Provided material:
********

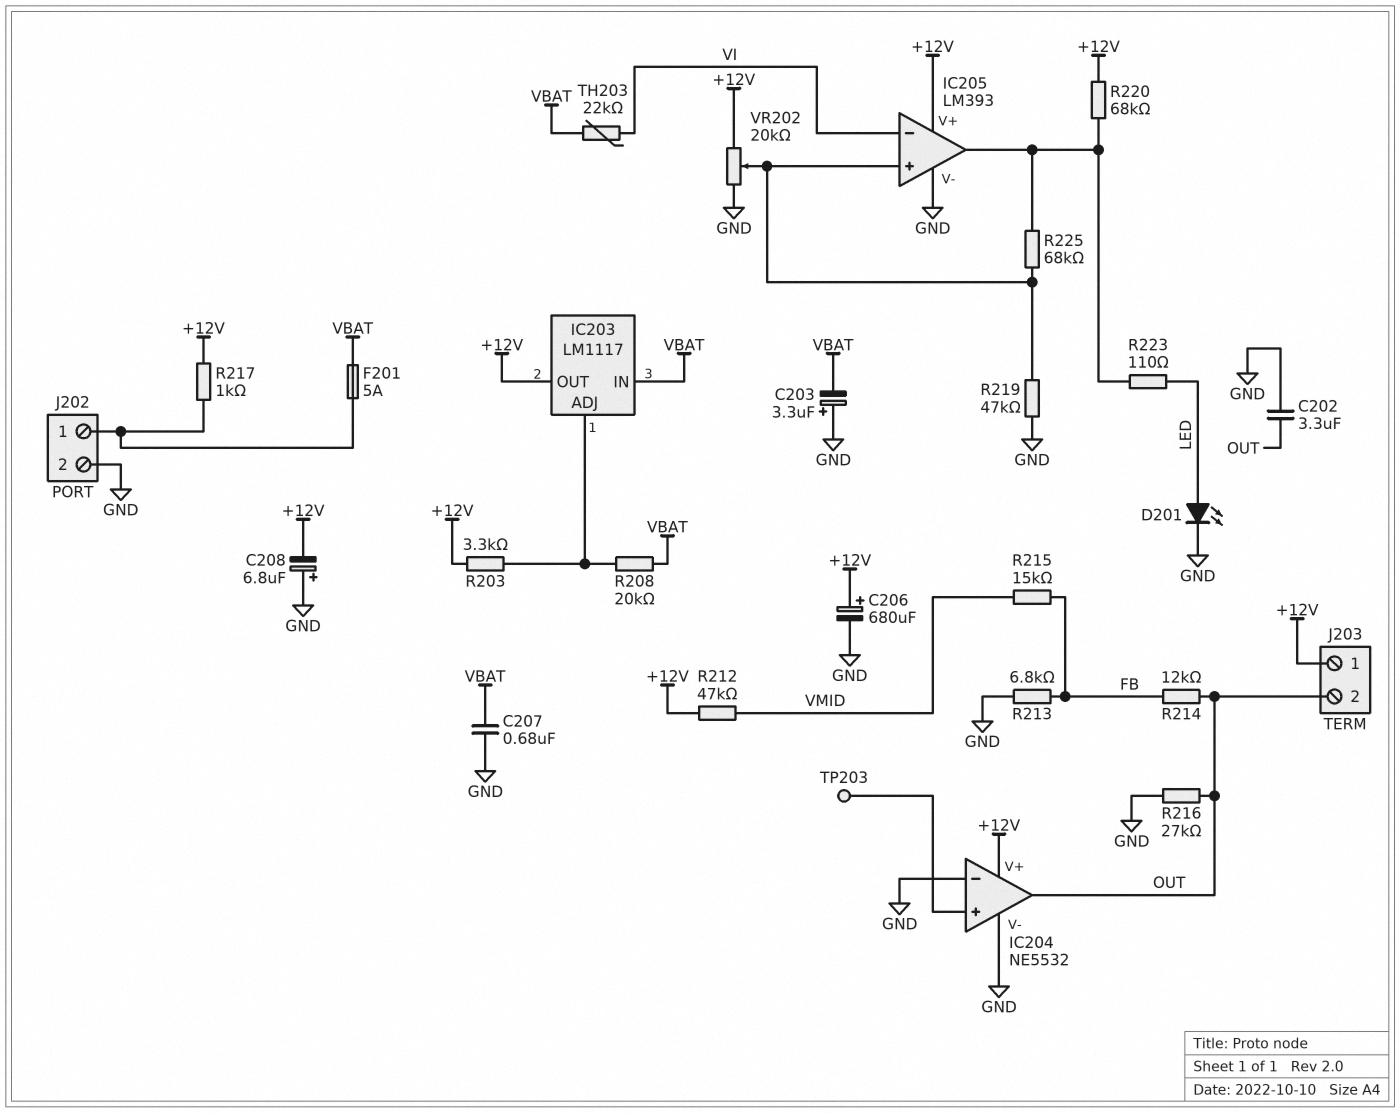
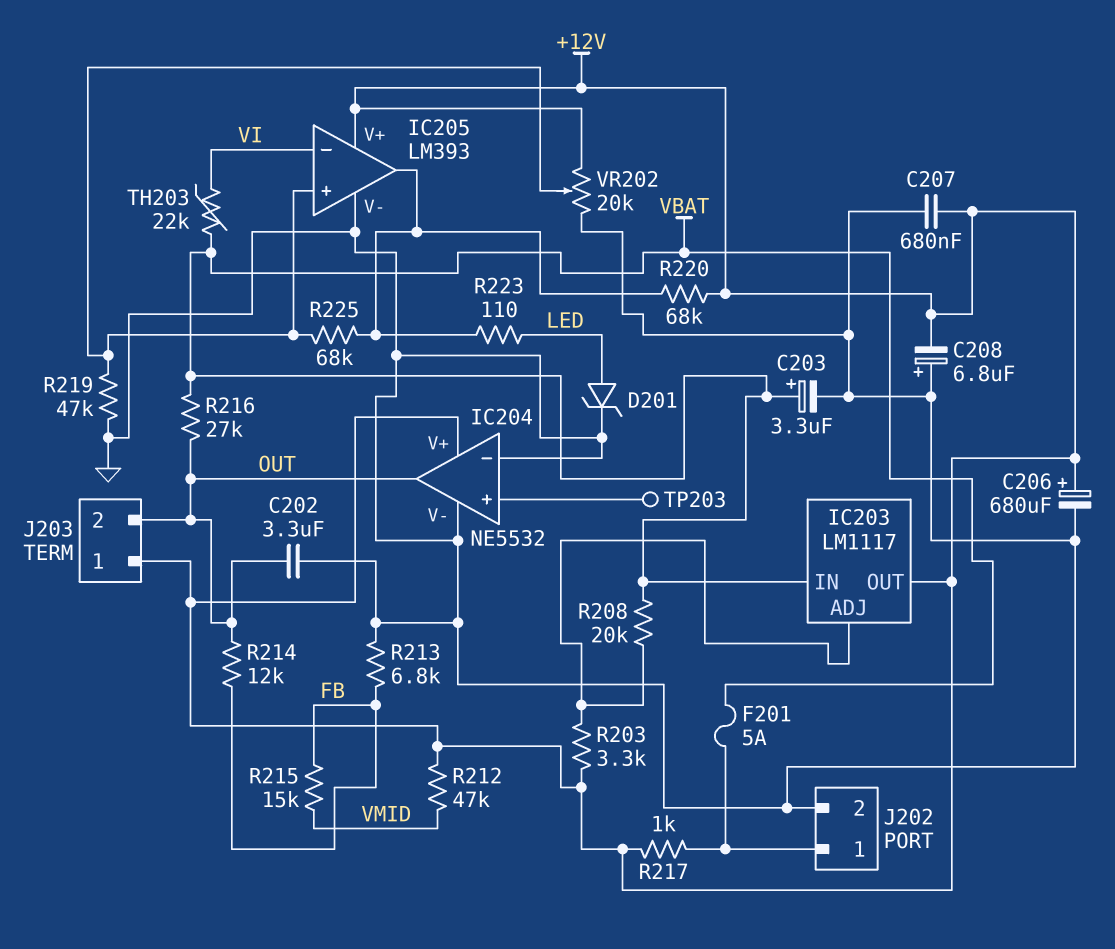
C203: 3.3uF (plus GND, minus VBAT) -> 3.3uF (plus VBAT, minus GND)
C207: 680nF (GND, VBAT) -> 680nF (+12V, GND)
D201: LED (A LED, K GND) -> zener (A LED, K GND)
R216: 27k (GND, OUT) -> 27k (OUT, VBAT)

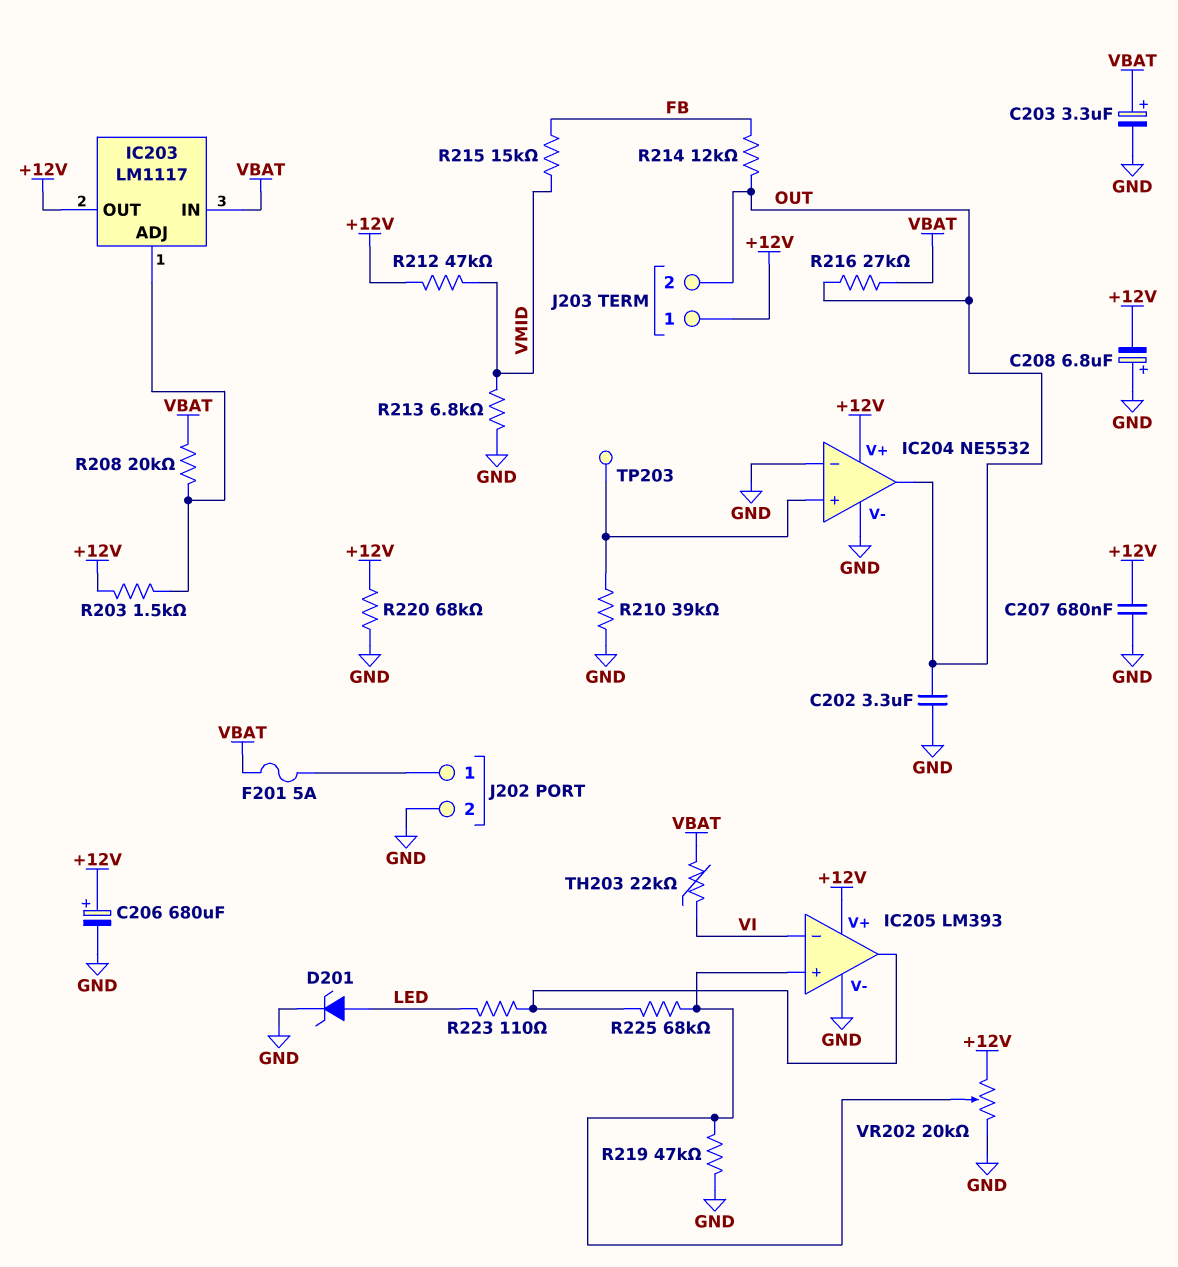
R203: 3.3k (+12V, IC203/ADJ) -> 1.5k (+12V, IC203/ADJ)
R210: none -> 39k (GND, IC204/in+)
R213: 6.8k (FB, GND) -> 6.8k (GND, VMID)
R217: 1k (+12V, J202/1) -> none
R220: 68k (+12V, IC205/out) -> 68k (+12V, GND)

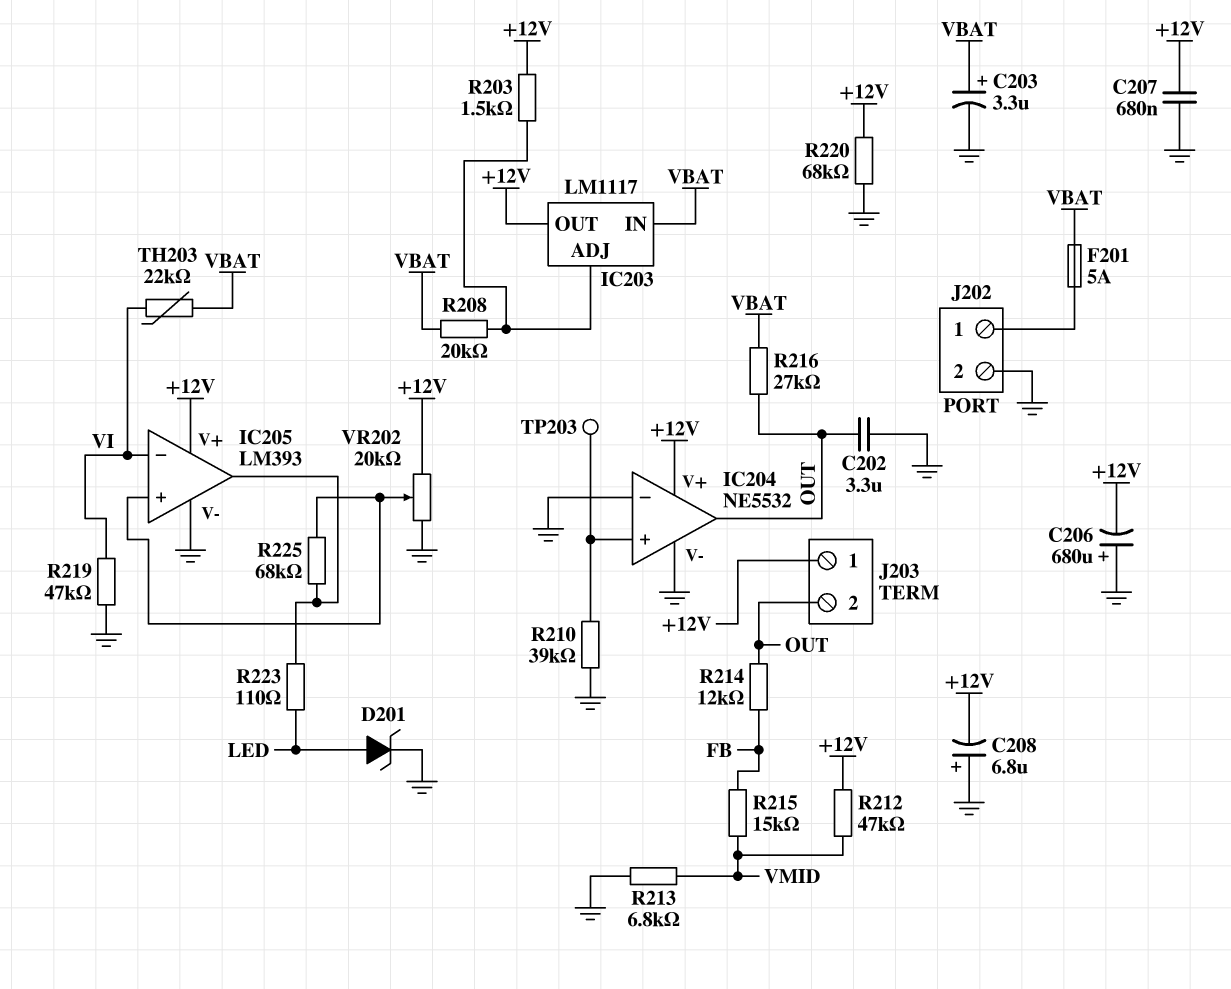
C206: 680uF (plus +12V, minus GND) -> 680uF (plus GND, minus +12V)
R219: 47k (GND, IC205/in+) -> 47k (GND, VI)

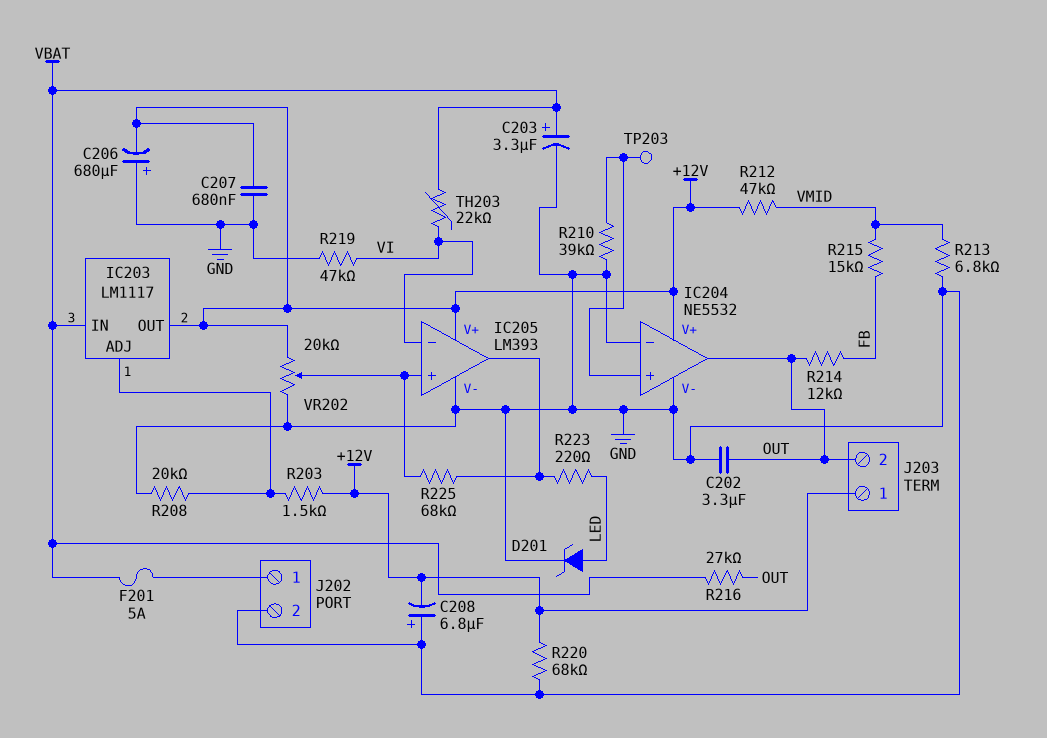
R208: 20k (IC203/ADJ, VBAT) -> 20k (GND, IC203/ADJ)
R223: 110 (IC205/out, LED) -> 220 (IC205/out, LED)

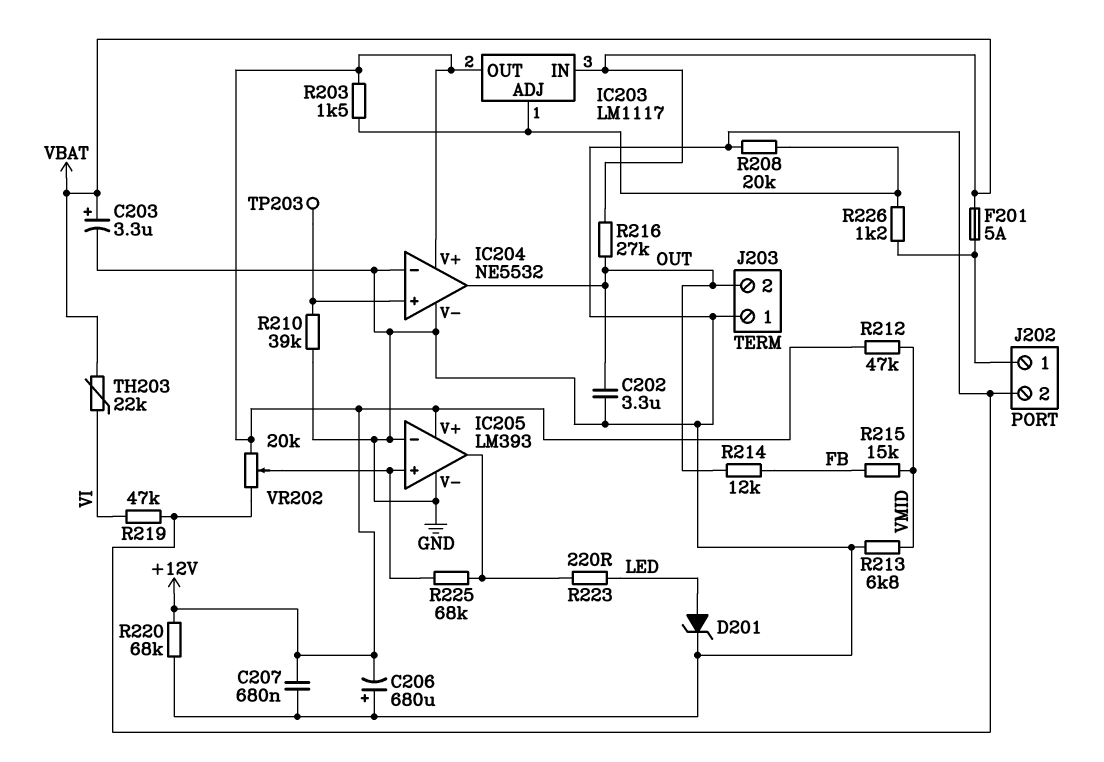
C208: 6.8uF (plus GND, minus +12V) -> none
IC205 pin in-: VI -> GND
J203 pin 1: +12V -> GND
R226: none -> 1.2k (IC203/ADJ, J202/1)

********

Task statement: Show the lines where the word "plus" appears in the entries.

Response below:
C203: 3.3uF (plus GND, minus VBAT) -> 3.3uF (plus VBAT, minus GND)
C206: 680uF (plus +12V, minus GND) -> 680uF (plus GND, minus +12V)
C208: 6.8uF (plus GND, minus +12V) -> none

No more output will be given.